| EXERCISE BRIEF |
All lines of the records below that contain the word "removed" must be listed.
-- -- --
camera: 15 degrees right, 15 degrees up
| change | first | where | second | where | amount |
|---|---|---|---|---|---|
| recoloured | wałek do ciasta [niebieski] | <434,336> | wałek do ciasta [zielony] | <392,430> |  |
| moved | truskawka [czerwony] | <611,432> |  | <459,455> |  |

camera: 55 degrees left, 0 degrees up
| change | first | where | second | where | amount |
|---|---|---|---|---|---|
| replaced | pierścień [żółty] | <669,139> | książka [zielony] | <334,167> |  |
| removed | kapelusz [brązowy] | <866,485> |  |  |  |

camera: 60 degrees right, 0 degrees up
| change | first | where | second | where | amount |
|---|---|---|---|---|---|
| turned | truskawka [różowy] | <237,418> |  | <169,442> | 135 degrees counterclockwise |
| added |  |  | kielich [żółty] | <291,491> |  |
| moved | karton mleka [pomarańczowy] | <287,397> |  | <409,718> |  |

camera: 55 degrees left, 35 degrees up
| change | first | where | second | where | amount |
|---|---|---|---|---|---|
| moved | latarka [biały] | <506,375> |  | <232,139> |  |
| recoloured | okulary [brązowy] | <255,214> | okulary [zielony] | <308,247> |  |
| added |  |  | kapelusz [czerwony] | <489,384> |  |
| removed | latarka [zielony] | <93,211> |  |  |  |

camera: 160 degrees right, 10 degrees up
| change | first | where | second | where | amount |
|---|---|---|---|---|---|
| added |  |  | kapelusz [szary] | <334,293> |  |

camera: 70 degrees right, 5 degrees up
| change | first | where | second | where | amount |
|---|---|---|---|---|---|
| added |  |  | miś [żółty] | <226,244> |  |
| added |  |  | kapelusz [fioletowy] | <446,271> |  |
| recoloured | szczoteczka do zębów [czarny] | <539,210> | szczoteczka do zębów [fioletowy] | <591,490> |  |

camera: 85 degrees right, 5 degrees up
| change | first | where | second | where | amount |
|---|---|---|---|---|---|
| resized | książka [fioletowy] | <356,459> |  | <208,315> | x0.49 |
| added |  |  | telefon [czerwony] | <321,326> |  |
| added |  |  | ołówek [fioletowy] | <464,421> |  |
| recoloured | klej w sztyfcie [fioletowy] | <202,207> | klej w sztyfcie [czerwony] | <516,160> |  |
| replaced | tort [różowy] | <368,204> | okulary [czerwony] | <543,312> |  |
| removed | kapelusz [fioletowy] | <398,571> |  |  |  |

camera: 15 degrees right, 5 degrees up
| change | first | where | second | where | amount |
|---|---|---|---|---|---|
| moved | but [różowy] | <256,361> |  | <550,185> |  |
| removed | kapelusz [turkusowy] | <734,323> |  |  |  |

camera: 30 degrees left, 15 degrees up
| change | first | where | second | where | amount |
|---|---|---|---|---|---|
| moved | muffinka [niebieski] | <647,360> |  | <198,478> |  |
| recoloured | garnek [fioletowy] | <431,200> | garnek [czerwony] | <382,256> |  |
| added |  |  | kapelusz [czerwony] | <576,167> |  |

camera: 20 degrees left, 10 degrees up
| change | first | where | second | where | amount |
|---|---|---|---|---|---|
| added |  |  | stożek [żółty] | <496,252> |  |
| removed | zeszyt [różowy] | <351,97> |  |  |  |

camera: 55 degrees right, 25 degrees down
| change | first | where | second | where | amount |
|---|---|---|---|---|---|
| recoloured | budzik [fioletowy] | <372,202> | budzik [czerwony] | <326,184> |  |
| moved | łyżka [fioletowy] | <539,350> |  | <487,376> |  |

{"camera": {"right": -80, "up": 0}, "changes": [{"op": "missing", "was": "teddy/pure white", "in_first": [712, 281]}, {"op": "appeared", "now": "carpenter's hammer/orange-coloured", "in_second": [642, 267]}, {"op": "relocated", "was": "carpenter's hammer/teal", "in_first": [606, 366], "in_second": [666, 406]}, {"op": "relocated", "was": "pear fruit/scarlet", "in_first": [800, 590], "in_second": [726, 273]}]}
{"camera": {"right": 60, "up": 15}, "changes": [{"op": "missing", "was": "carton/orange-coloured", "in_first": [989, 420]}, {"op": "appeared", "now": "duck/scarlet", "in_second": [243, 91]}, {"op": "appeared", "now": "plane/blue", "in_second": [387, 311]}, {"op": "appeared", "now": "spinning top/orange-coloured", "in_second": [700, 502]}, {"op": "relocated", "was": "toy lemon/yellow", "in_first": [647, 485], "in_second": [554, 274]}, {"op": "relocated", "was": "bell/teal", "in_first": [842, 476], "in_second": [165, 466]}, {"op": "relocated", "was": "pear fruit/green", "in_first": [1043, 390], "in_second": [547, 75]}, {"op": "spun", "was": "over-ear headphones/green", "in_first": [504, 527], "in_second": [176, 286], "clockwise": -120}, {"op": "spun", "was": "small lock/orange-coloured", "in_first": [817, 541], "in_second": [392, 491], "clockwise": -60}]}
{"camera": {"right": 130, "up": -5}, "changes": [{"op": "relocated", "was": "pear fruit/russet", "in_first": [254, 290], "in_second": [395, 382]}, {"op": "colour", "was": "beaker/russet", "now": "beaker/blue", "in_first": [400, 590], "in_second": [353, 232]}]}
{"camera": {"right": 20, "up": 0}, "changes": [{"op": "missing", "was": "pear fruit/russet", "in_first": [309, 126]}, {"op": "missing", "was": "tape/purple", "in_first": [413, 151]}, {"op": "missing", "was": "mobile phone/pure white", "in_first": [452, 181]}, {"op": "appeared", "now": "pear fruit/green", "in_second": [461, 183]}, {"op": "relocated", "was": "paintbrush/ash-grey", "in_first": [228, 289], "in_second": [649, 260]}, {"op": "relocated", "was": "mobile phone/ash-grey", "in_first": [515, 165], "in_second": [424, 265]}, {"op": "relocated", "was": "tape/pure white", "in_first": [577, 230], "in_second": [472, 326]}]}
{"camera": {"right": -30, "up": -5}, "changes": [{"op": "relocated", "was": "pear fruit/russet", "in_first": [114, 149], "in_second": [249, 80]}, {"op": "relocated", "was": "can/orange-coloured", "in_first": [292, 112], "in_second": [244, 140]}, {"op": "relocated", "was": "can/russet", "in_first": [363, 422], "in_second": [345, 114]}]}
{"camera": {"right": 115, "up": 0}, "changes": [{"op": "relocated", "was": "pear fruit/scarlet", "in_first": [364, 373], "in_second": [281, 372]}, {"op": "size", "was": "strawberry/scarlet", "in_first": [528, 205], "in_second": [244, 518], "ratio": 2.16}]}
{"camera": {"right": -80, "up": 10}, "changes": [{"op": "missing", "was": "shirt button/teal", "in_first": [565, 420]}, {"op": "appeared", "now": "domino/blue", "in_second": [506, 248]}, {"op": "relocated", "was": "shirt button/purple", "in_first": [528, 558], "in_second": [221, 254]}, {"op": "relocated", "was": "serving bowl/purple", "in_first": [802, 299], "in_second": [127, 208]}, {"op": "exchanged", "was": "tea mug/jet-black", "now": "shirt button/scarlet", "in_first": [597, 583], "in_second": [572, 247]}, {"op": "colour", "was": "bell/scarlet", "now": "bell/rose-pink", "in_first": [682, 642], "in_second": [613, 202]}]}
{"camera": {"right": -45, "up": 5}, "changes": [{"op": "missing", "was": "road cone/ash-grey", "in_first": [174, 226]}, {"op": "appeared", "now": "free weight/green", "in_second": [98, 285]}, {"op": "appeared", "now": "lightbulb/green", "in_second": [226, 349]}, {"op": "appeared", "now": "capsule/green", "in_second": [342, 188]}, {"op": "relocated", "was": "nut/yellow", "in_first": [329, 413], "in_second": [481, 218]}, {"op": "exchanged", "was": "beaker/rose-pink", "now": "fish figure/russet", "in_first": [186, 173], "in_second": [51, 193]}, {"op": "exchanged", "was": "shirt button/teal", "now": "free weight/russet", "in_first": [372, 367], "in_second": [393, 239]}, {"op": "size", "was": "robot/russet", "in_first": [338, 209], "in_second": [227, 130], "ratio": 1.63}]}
-- -- --
| REPLY TO THE TASK |
| removed | kapelusz [brązowy] | <866,485> |  |  |  |
| removed | latarka [zielony] | <93,211> |  |  |  |
| removed | kapelusz [fioletowy] | <398,571> |  |  |  |
| removed | kapelusz [turkusowy] | <734,323> |  |  |  |
| removed | zeszyt [różowy] | <351,97> |  |  |  |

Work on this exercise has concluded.